### THE PROBLEM
Return only this: the line with "R1: 6.8k (+3V3, VFB) -> 1.5k (+3V3, VFB)" and all the lines that follow it below, through the final one, exactly as they are.

### SUPPLIED RECORDS
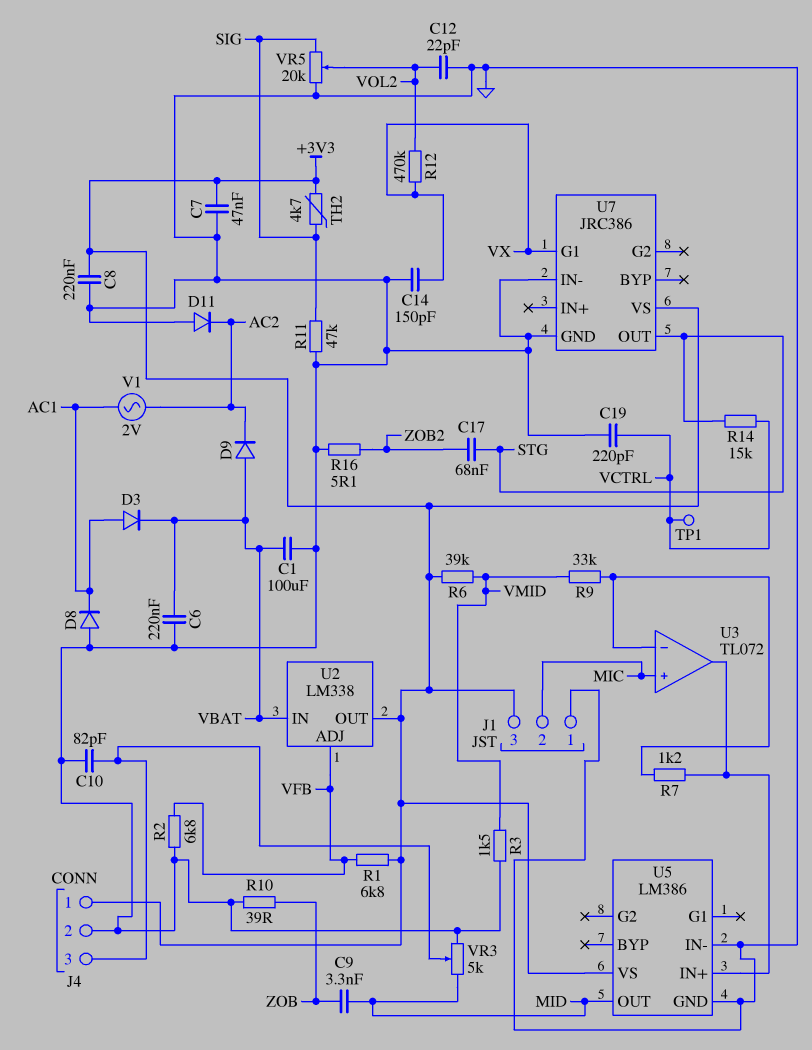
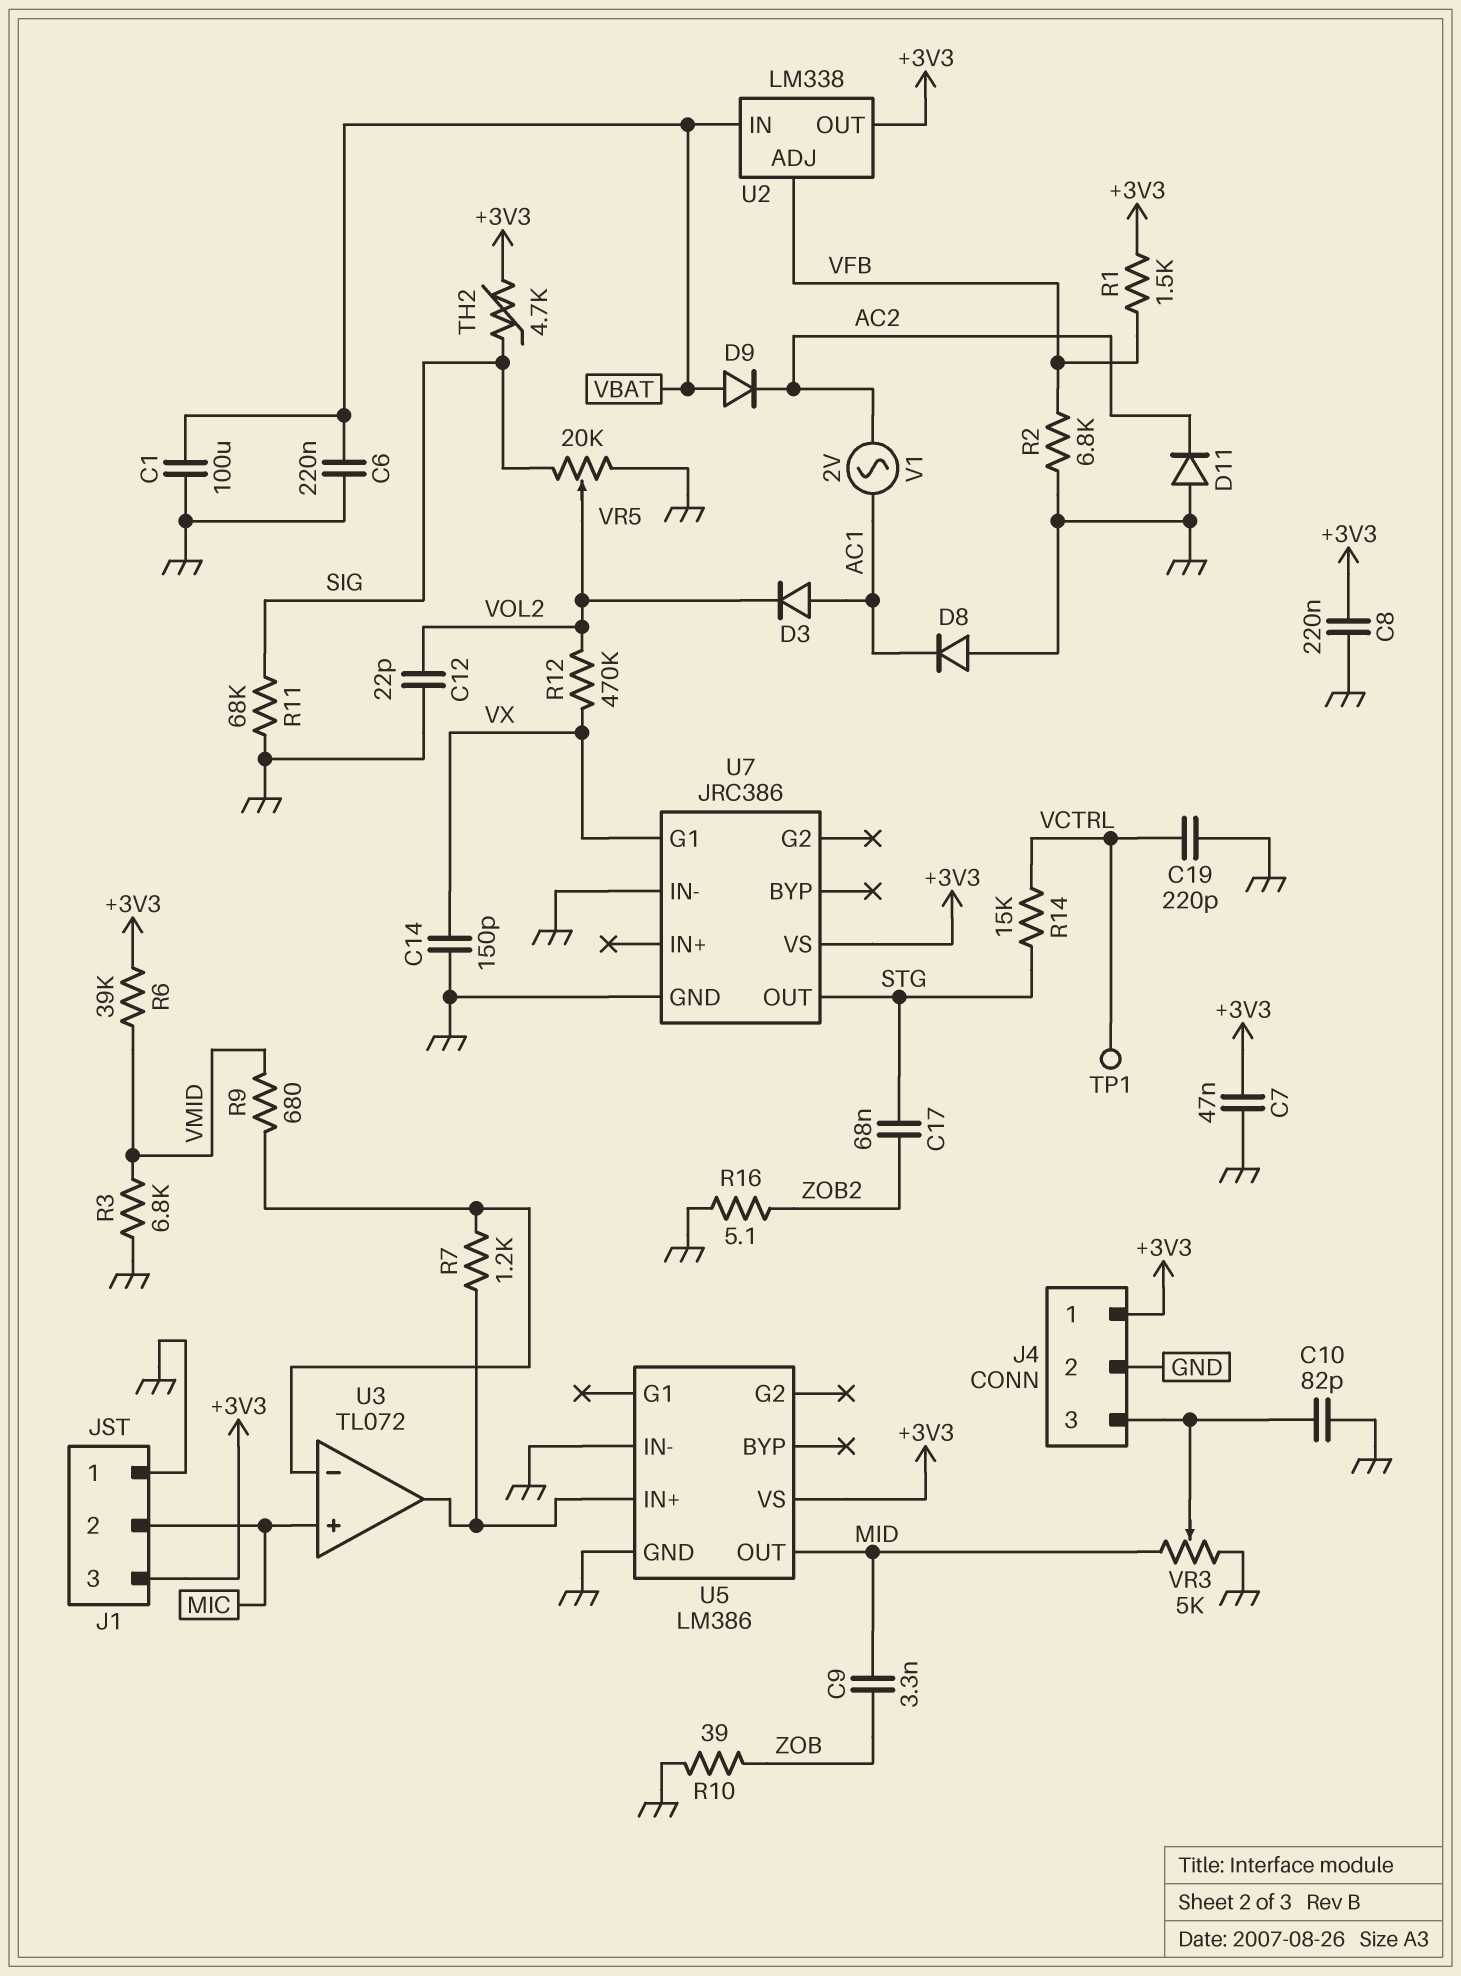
D3: diode (A AC1, K VBAT) -> diode (A AC1, K VOL2)
R1: 6.8k (+3V3, VFB) -> 1.5k (+3V3, VFB)
R3: 1.5k (GND, VMID) -> 6.8k (GND, VMID)
R9: 33k (U3/in-, VMID) -> 680 (U3/in-, VMID)
R11: 47k (GND, SIG) -> 68k (GND, SIG)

### RESPONSE TO THIS TASK
R1: 6.8k (+3V3, VFB) -> 1.5k (+3V3, VFB)
R3: 1.5k (GND, VMID) -> 6.8k (GND, VMID)
R9: 33k (U3/in-, VMID) -> 680 (U3/in-, VMID)
R11: 47k (GND, SIG) -> 68k (GND, SIG)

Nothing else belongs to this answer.